Set out every line of the records below as a Markdown table with the columns Row and Line, numbering the rows in order and skipping blank lines. Leave the pictures out.

[Input records start]

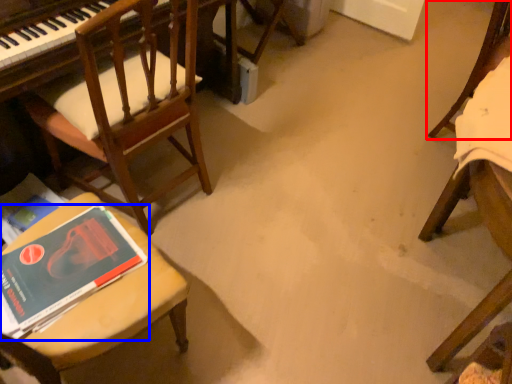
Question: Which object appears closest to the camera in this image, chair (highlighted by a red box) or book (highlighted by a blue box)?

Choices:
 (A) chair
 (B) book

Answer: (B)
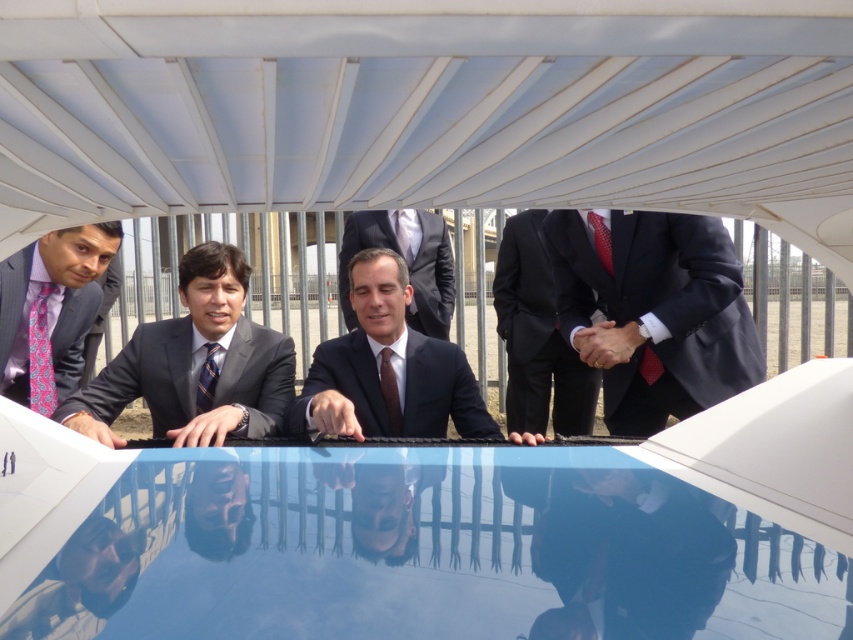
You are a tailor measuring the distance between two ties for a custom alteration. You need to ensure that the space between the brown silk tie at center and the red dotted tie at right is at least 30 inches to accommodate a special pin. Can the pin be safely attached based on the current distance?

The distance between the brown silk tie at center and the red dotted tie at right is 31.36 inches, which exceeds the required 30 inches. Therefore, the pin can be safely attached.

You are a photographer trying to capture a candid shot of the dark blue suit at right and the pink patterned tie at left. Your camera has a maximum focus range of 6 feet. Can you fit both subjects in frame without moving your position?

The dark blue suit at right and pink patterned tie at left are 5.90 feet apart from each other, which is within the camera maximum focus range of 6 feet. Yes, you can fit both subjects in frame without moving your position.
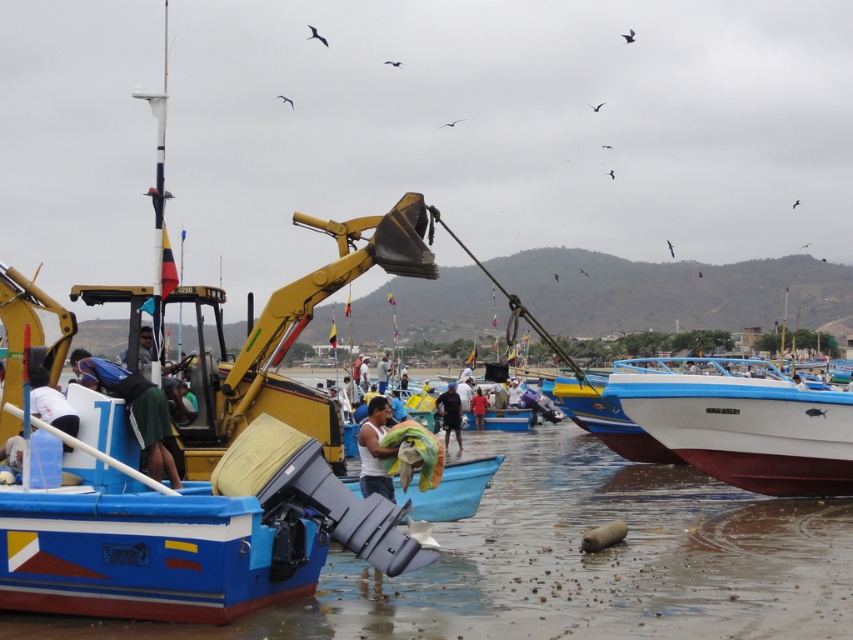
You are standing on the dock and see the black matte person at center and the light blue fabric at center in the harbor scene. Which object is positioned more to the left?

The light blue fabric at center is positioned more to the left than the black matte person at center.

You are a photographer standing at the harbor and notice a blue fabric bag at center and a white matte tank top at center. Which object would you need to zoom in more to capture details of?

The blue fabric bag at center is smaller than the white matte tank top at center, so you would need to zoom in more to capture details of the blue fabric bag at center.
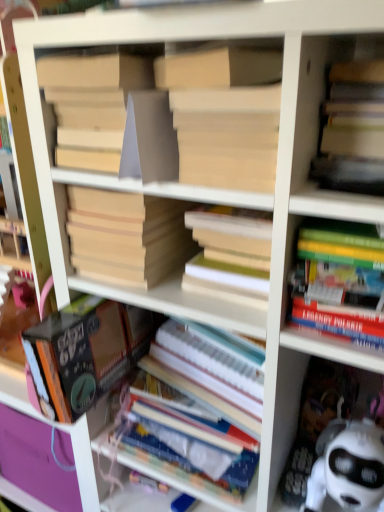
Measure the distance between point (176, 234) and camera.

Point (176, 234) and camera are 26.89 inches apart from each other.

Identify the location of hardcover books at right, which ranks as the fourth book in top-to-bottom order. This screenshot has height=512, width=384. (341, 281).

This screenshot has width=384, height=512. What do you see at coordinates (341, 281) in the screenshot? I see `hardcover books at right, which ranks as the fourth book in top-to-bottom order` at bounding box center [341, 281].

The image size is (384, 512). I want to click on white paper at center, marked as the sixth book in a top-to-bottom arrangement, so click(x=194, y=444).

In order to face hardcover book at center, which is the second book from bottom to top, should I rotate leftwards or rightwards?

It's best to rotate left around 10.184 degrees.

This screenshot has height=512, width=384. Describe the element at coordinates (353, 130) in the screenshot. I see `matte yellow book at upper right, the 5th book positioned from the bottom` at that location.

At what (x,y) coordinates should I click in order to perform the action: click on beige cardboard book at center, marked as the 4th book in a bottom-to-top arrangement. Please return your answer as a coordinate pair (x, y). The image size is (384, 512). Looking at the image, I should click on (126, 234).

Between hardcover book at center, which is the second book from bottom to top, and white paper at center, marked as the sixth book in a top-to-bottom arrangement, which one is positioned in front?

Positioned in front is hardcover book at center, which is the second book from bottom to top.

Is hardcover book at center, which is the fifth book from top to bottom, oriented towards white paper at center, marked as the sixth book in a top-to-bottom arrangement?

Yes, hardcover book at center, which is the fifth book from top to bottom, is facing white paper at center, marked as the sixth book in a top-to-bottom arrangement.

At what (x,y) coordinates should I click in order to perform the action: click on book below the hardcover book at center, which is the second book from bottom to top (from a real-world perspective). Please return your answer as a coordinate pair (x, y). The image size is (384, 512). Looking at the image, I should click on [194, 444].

[Input records end]

**Output**:
| Row | Line |
|---|---|
| 1 | Question: Which object appears closest to the camera in this image, chair (highlighted by a red box) or book (highlighted by a blue box)? |
| 2 | Choices: |
| 3 |  (A) chair |
| 4 |  (B) book |
| 5 | Answer: (B) |
| 6 | You are a tailor measuring the distance between two ties for a custom alteration. You need to ensure that the space between the brown silk tie at center and the red dotted tie at right is at least 30 inches to accommodate a special pin. Can the pin be safely attached based on the current distance? |
| 7 | The distance between the brown silk tie at center and the red dotted tie at right is 31.36 inches, which exceeds the required 30 inches. Therefore, the pin can be safely attached. |
| 8 | You are a photographer trying to capture a candid shot of the dark blue suit at right and the pink patterned tie at left. Your camera has a maximum focus range of 6 feet. Can you fit both subjects in frame without moving your position? |
| 9 | The dark blue suit at right and pink patterned tie at left are 5.90 feet apart from each other, which is within the camera maximum focus range of 6 feet. Yes, you can fit both subjects in frame without moving your position. |
| 10 | You are standing on the dock and see the black matte person at center and the light blue fabric at center in the harbor scene. Which object is positioned more to the left? |
| 11 | The light blue fabric at center is positioned more to the left than the black matte person at center. |
| 12 | You are a photographer standing at the harbor and notice a blue fabric bag at center and a white matte tank top at center. Which object would you need to zoom in more to capture details of? |
| 13 | The blue fabric bag at center is smaller than the white matte tank top at center, so you would need to zoom in more to capture details of the blue fabric bag at center. |
| 14 | Measure the distance between point (176, 234) and camera. |
| 15 | Point (176, 234) and camera are 26.89 inches apart from each other. |
| 16 | Identify the location of hardcover books at right, which ranks as the fourth book in top-to-bottom order. This screenshot has height=512, width=384. (341, 281). |
| 17 | This screenshot has width=384, height=512. What do you see at coordinates (341, 281) in the screenshot? I see `hardcover books at right, which ranks as the fourth book in top-to-bottom order` at bounding box center [341, 281]. |
| 18 | The image size is (384, 512). I want to click on white paper at center, marked as the sixth book in a top-to-bottom arrangement, so click(x=194, y=444). |
| 19 | In order to face hardcover book at center, which is the second book from bottom to top, should I rotate leftwards or rightwards? |
| 20 | It's best to rotate left around 10.184 degrees. |
| 21 | This screenshot has height=512, width=384. Describe the element at coordinates (353, 130) in the screenshot. I see `matte yellow book at upper right, the 5th book positioned from the bottom` at that location. |
| 22 | At what (x,y) coordinates should I click in order to perform the action: click on beige cardboard book at center, marked as the 4th book in a bottom-to-top arrangement. Please return your answer as a coordinate pair (x, y). The image size is (384, 512). Looking at the image, I should click on (126, 234). |
| 23 | Between hardcover book at center, which is the second book from bottom to top, and white paper at center, marked as the sixth book in a top-to-bottom arrangement, which one is positioned in front? |
| 24 | Positioned in front is hardcover book at center, which is the second book from bottom to top. |
| 25 | Is hardcover book at center, which is the fifth book from top to bottom, oriented towards white paper at center, marked as the sixth book in a top-to-bottom arrangement? |
| 26 | Yes, hardcover book at center, which is the fifth book from top to bottom, is facing white paper at center, marked as the sixth book in a top-to-bottom arrangement. |
| 27 | At what (x,y) coordinates should I click in order to perform the action: click on book below the hardcover book at center, which is the second book from bottom to top (from a real-world perspective). Please return your answer as a coordinate pair (x, y). The image size is (384, 512). Looking at the image, I should click on [194, 444]. |